[Record excerpts start]

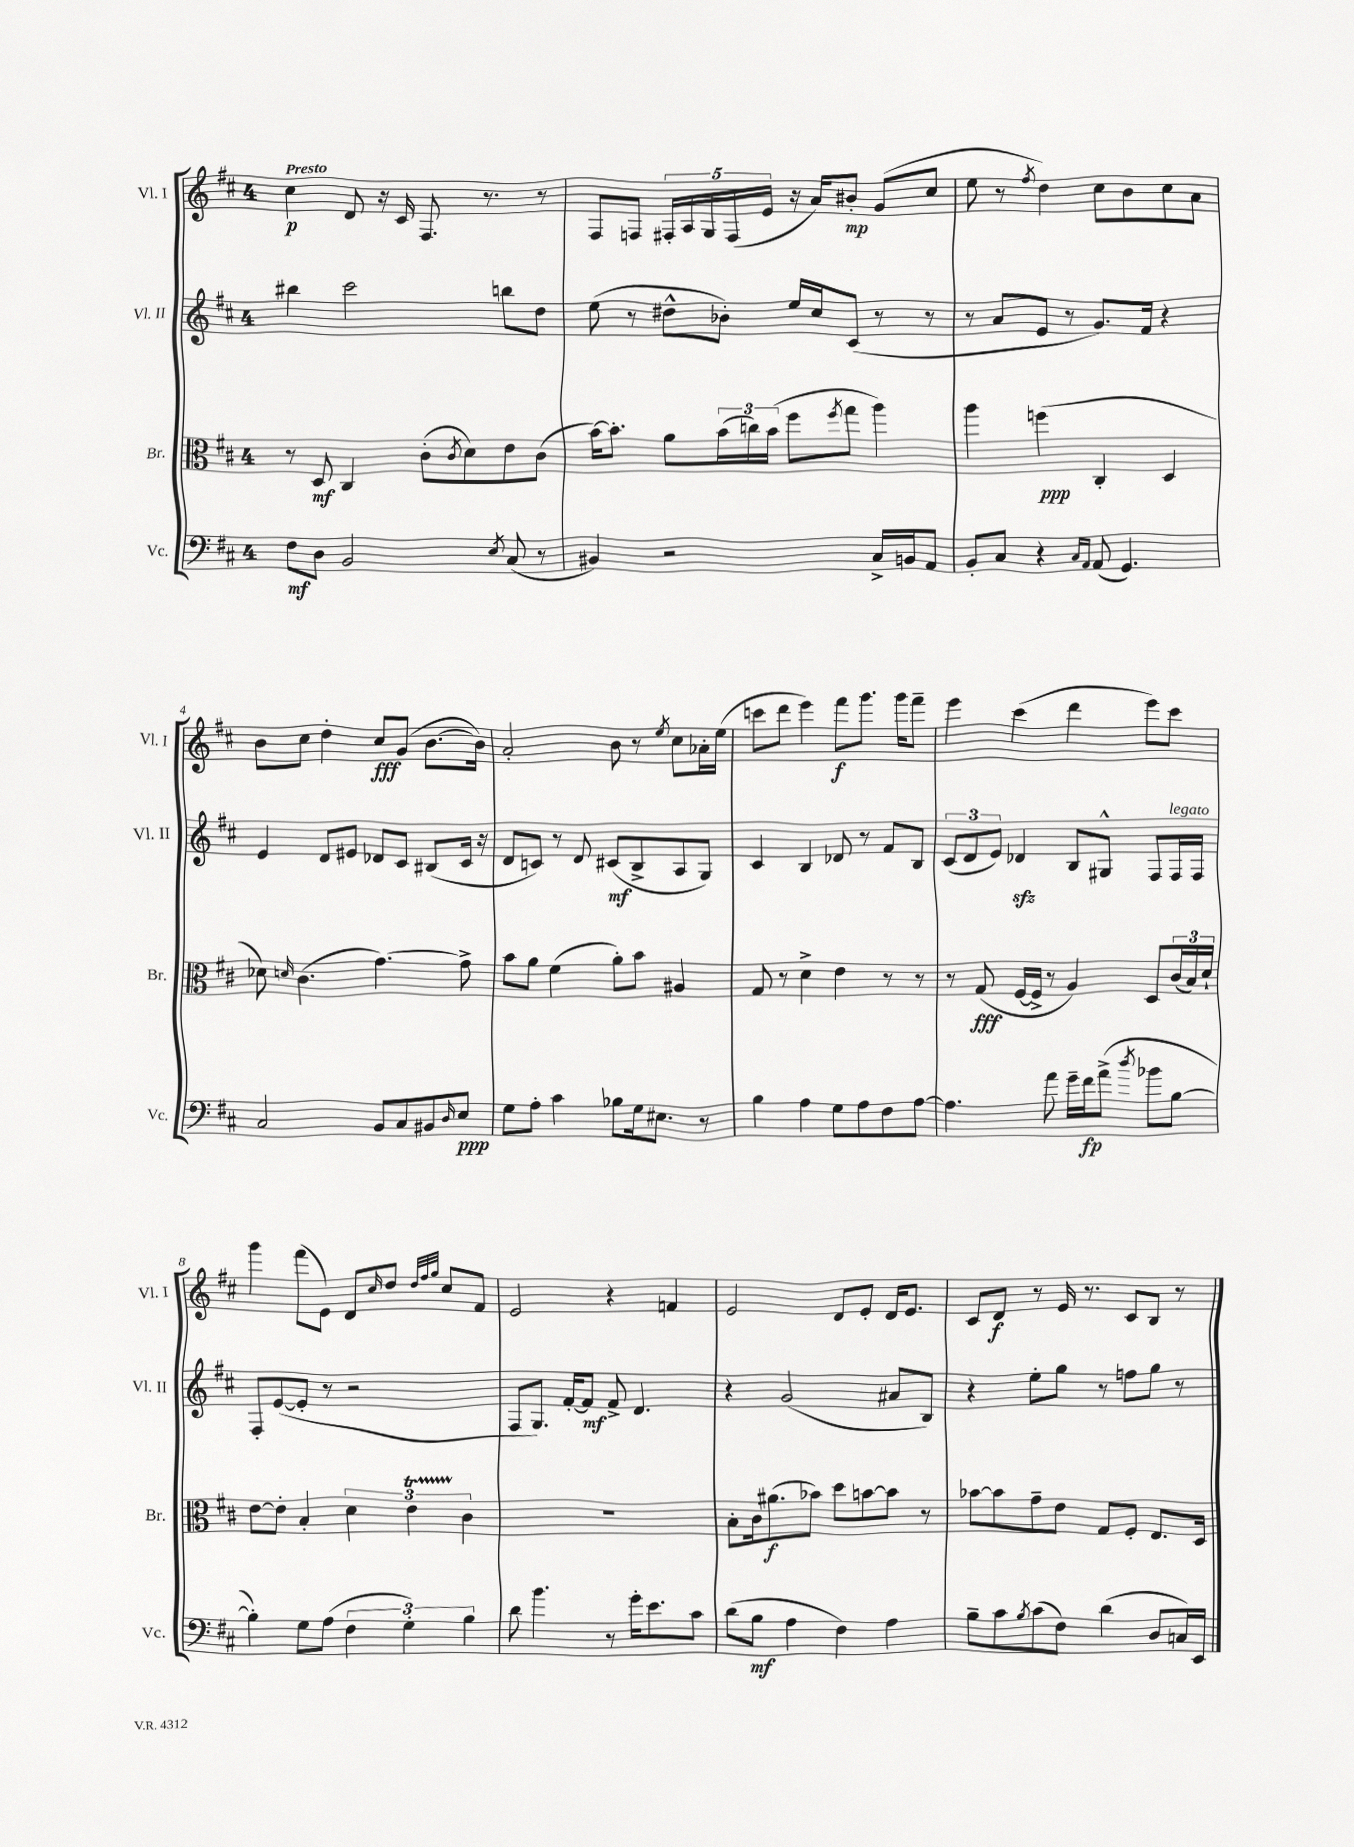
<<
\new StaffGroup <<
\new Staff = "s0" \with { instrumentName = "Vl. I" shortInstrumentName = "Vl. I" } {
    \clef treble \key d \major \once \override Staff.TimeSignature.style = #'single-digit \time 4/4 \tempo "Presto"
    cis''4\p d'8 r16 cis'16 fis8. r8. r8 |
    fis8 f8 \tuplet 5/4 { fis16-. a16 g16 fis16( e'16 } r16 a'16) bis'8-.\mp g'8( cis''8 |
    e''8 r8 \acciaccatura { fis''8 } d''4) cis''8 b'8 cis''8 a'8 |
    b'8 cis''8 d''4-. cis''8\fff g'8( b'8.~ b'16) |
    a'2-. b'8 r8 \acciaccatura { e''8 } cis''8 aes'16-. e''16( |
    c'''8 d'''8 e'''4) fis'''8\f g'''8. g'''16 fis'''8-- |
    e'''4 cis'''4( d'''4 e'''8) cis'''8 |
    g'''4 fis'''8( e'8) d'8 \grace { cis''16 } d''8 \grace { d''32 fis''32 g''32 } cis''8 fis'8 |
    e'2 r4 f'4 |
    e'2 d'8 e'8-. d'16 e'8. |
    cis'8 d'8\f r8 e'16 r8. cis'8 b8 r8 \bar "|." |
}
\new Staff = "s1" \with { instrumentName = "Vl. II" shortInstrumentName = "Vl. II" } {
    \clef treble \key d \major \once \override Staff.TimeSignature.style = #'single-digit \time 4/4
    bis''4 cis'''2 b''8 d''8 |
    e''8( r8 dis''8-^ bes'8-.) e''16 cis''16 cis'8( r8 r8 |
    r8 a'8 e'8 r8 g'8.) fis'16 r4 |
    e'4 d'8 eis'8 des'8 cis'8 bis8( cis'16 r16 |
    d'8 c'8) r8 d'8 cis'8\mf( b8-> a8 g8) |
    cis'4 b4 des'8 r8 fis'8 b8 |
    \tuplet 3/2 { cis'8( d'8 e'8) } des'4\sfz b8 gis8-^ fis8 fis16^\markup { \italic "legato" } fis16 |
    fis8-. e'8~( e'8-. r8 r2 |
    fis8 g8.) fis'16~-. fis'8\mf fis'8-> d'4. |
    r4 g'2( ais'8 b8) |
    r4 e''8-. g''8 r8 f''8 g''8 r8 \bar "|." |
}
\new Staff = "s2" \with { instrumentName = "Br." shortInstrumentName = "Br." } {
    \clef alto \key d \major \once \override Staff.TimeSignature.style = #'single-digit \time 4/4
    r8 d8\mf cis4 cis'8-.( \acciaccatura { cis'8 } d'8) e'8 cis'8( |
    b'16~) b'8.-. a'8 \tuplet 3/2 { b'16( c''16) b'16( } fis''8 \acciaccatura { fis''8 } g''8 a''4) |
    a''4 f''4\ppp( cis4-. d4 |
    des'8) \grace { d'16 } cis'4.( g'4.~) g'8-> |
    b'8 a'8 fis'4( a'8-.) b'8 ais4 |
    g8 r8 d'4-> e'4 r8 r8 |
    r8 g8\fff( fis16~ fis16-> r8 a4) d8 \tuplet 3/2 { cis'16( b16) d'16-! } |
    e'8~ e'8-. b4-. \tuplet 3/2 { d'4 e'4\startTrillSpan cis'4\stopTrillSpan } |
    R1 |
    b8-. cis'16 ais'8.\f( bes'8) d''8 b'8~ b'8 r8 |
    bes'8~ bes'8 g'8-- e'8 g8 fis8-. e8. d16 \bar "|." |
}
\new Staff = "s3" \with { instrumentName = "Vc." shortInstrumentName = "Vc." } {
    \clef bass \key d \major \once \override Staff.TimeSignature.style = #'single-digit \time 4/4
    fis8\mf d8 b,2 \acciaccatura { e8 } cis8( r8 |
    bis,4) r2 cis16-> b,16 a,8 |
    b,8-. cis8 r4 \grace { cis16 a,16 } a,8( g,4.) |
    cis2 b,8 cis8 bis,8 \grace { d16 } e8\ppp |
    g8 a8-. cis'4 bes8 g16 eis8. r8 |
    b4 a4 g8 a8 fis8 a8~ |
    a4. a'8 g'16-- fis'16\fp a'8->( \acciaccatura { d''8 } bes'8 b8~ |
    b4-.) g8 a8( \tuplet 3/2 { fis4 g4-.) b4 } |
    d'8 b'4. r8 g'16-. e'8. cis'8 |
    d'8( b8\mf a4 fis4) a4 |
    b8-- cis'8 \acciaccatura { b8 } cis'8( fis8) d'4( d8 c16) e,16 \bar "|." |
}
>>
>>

[Record excerpts end]

Lay out the notation text in the rows above as a JSON list of strings, one string per line and no strings for blank lines. Leave out the pictures.

Task output:
[
  "<<",
  "\\new StaffGroup <<",
  "\\new Staff = \"s0\" \\with { instrumentName = \"Vl. I\" shortInstrumentName = \"Vl. I\" } {",
  "    \\clef treble \\key d \\major \\once \\override Staff.TimeSignature.style = #'single-digit \\time 4/4 \\tempo \"Presto\"",
  "    cis''4\\p d'8 r16 cis'16 fis8. r8. r8 |",
  "    fis8 f8 \\tuplet 5/4 { fis16-. a16 g16 fis16( e'16 } r16 a'16) bis'8-.\\mp g'8( cis''8 |",
  "    e''8 r8 \\acciaccatura { fis''8 } d''4) cis''8 b'8 cis''8 a'8 |",
  "    b'8 cis''8 d''4-. cis''8\\fff g'8( b'8.~ b'16) |",
  "    a'2-. b'8 r8 \\acciaccatura { e''8 } cis''8 aes'16-. e''16( |",
  "    c'''8 d'''8 e'''4) fis'''8\\f g'''8. g'''16 fis'''8-- |",
  "    e'''4 cis'''4( d'''4 e'''8) cis'''8 |",
  "    g'''4 fis'''8( e'8) d'8 \\grace { cis''16 } d''8 \\grace { d''32 fis''32 g''32 } cis''8 fis'8 |",
  "    e'2 r4 f'4 |",
  "    e'2 d'8 e'8-. d'16 e'8. |",
  "    cis'8 d'8\\f r8 e'16 r8. cis'8 b8 r8 \\bar \"|.\" |",
  "}",
  "\\new Staff = \"s1\" \\with { instrumentName = \"Vl. II\" shortInstrumentName = \"Vl. II\" } {",
  "    \\clef treble \\key d \\major \\once \\override Staff.TimeSignature.style = #'single-digit \\time 4/4",
  "    bis''4 cis'''2 b''8 d''8 |",
  "    e''8( r8 dis''8-^ bes'8-.) e''16 cis''16 cis'8( r8 r8 |",
  "    r8 a'8 e'8 r8 g'8.) fis'16 r4 |",
  "    e'4 d'8 eis'8 des'8 cis'8 bis8( cis'16 r16 |",
  "    d'8 c'8) r8 d'8 cis'8\\mf( b8-> a8 g8) |",
  "    cis'4 b4 des'8 r8 fis'8 b8 |",
  "    \\tuplet 3/2 { cis'8( d'8 e'8) } des'4\\sfz b8 gis8-^ fis8 fis16^\\markup { \\italic \"legato\" } fis16 |",
  "    fis8-. e'8~( e'8-. r8 r2 |",
  "    fis8 g8.) fis'16~-. fis'8\\mf fis'8-> d'4. |",
  "    r4 g'2( ais'8 b8) |",
  "    r4 e''8-. g''8 r8 f''8 g''8 r8 \\bar \"|.\" |",
  "}",
  "\\new Staff = \"s2\" \\with { instrumentName = \"Br.\" shortInstrumentName = \"Br.\" } {",
  "    \\clef alto \\key d \\major \\once \\override Staff.TimeSignature.style = #'single-digit \\time 4/4",
  "    r8 d8\\mf cis4 cis'8-.( \\acciaccatura { cis'8 } d'8) e'8 cis'8( |",
  "    b'16~) b'8.-. a'8 \\tuplet 3/2 { b'16( c''16) b'16( } fis''8 \\acciaccatura { fis''8 } g''8 a''4) |",
  "    a''4 f''4\\ppp( cis4-. d4 |",
  "    des'8) \\grace { d'16 } cis'4.( g'4.~) g'8-> |",
  "    b'8 a'8 fis'4( a'8-.) b'8 ais4 |",
  "    g8 r8 d'4-> e'4 r8 r8 |",
  "    r8 g8\\fff( fis16~ fis16-> r8 a4) d8 \\tuplet 3/2 { cis'16( b16) d'16-! } |",
  "    e'8~ e'8-. b4-. \\tuplet 3/2 { d'4 e'4\\startTrillSpan cis'4\\stopTrillSpan } |",
  "    R1 |",
  "    b8-. cis'16 ais'8.\\f( bes'8) d''8 b'8~ b'8 r8 |",
  "    bes'8~ bes'8 g'8-- e'8 g8 fis8-. e8. d16 \\bar \"|.\" |",
  "}",
  "\\new Staff = \"s3\" \\with { instrumentName = \"Vc.\" shortInstrumentName = \"Vc.\" } {",
  "    \\clef bass \\key d \\major \\once \\override Staff.TimeSignature.style = #'single-digit \\time 4/4",
  "    fis8\\mf d8 b,2 \\acciaccatura { e8 } cis8( r8 |",
  "    bis,4) r2 cis16-> b,16 a,8 |",
  "    b,8-. cis8 r4 \\grace { cis16 a,16 } a,8( g,4.) |",
  "    cis2 b,8 cis8 bis,8 \\grace { d16 } e8\\ppp |",
  "    g8 a8-. cis'4 bes8 g16 eis8. r8 |",
  "    b4 a4 g8 a8 fis8 a8~ |",
  "    a4. a'8 g'16-- fis'16\\fp a'8->( \\acciaccatura { d''8 } bes'8 b8~ |",
  "    b4-.) g8 a8( \\tuplet 3/2 { fis4 g4-.) b4 } |",
  "    d'8 b'4. r8 g'16-. e'8. cis'8 |",
  "    d'8( b8\\mf a4 fis4) a4 |",
  "    b8-- cis'8 \\acciaccatura { b8 } cis'8( fis8) d'4( d8 c16) e,16 \\bar \"|.\" |",
  "}",
  ">>",
  ">>"
]